_Work required_
Below is a listing; write it out exactly and drop any images from it.

_Source material_
+ + + +
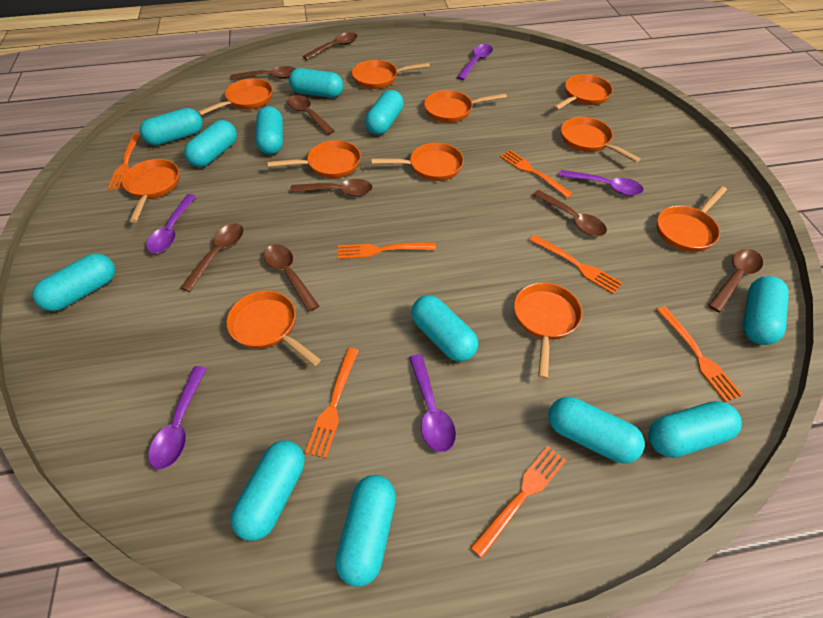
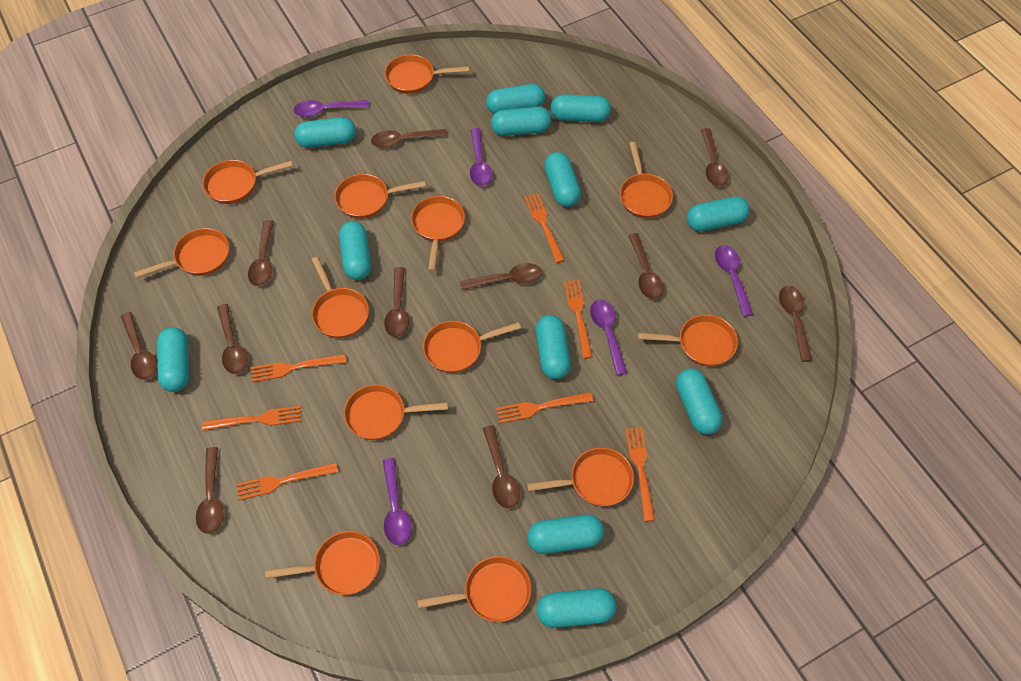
brown spoon: 8 -> 11
orange pan: 11 -> 13

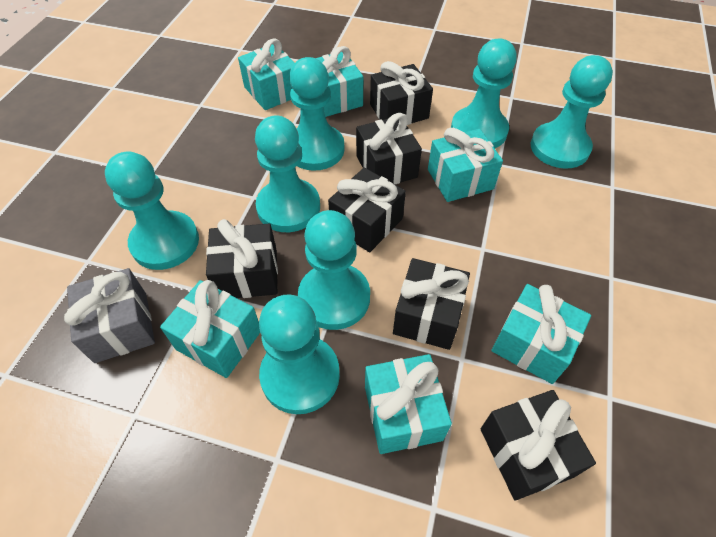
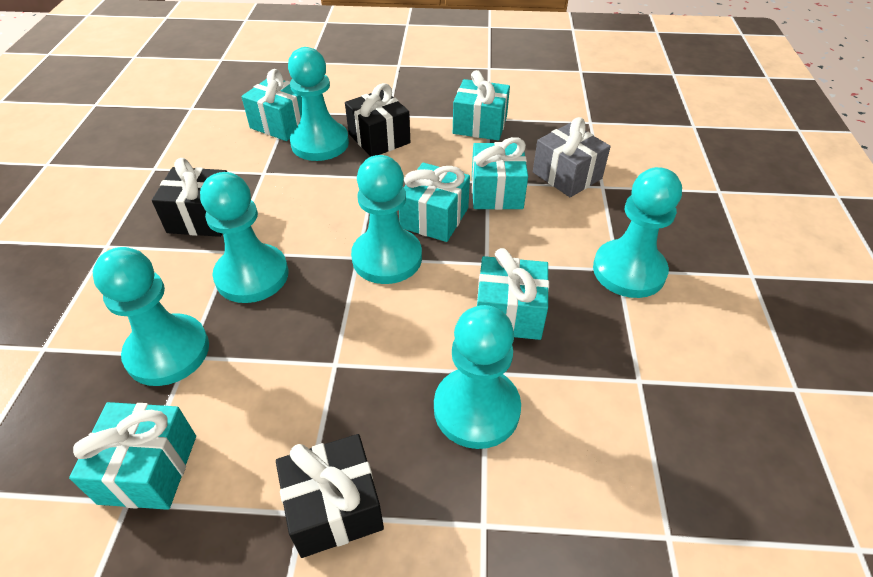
black gift: 6 -> 3
turquoise pawn: 7 -> 6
+ + + +
_Written solution_
brown spoon: 8 -> 11
orange pan: 11 -> 13

black gift: 6 -> 3
turquoise pawn: 7 -> 6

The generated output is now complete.